▶ Work item
Read through the entries below and copy each line where "minus" turns up.

(Stored items)
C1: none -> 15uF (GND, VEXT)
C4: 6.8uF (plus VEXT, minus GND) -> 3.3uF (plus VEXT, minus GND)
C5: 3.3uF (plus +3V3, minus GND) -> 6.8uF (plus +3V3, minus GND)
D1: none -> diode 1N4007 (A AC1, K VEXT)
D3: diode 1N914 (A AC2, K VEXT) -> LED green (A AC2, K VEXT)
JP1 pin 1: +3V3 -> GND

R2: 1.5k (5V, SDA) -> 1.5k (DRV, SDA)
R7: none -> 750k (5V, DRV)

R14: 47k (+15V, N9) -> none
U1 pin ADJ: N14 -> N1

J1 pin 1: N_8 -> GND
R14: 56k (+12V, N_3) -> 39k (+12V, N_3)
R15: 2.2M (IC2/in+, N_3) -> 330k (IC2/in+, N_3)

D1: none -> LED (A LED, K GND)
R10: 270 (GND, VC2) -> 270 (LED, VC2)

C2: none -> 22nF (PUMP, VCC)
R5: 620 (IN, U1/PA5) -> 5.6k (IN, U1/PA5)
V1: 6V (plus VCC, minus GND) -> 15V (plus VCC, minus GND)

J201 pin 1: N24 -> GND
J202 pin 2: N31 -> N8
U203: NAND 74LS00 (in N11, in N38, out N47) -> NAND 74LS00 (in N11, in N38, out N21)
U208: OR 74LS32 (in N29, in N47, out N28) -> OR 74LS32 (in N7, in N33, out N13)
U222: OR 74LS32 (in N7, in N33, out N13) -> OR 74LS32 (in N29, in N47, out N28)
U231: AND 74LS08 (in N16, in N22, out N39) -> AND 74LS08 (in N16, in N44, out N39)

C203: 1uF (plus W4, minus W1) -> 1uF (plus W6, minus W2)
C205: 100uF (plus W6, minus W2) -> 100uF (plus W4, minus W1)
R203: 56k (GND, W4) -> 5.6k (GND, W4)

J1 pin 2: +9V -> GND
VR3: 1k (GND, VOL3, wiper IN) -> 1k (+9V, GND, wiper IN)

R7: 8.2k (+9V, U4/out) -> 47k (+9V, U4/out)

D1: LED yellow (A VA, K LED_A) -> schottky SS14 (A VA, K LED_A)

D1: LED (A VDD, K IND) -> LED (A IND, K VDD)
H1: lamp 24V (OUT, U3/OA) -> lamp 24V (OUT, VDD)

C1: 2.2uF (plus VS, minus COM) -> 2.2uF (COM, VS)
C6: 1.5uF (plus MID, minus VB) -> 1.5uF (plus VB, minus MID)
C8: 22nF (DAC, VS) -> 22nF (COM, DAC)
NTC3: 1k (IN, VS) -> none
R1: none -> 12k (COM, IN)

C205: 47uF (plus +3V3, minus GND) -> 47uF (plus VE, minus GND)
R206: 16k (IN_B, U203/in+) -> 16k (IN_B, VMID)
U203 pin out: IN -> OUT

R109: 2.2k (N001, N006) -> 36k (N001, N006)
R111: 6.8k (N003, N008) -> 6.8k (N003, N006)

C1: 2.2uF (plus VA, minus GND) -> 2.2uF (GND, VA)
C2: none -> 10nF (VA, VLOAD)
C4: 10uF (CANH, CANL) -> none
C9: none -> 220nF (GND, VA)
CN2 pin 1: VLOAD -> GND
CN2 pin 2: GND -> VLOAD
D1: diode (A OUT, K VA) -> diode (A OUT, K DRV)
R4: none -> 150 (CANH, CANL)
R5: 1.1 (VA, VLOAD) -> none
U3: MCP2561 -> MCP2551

▶ Answer box
C4: 6.8uF (plus VEXT, minus GND) -> 3.3uF (plus VEXT, minus GND)
C5: 3.3uF (plus +3V3, minus GND) -> 6.8uF (plus +3V3, minus GND)
V1: 6V (plus VCC, minus GND) -> 15V (plus VCC, minus GND)
C203: 1uF (plus W4, minus W1) -> 1uF (plus W6, minus W2)
C205: 100uF (plus W6, minus W2) -> 100uF (plus W4, minus W1)
C1: 2.2uF (plus VS, minus COM) -> 2.2uF (COM, VS)
C6: 1.5uF (plus MID, minus VB) -> 1.5uF (plus VB, minus MID)
C205: 47uF (plus +3V3, minus GND) -> 47uF (plus VE, minus GND)
C1: 2.2uF (plus VA, minus GND) -> 2.2uF (GND, VA)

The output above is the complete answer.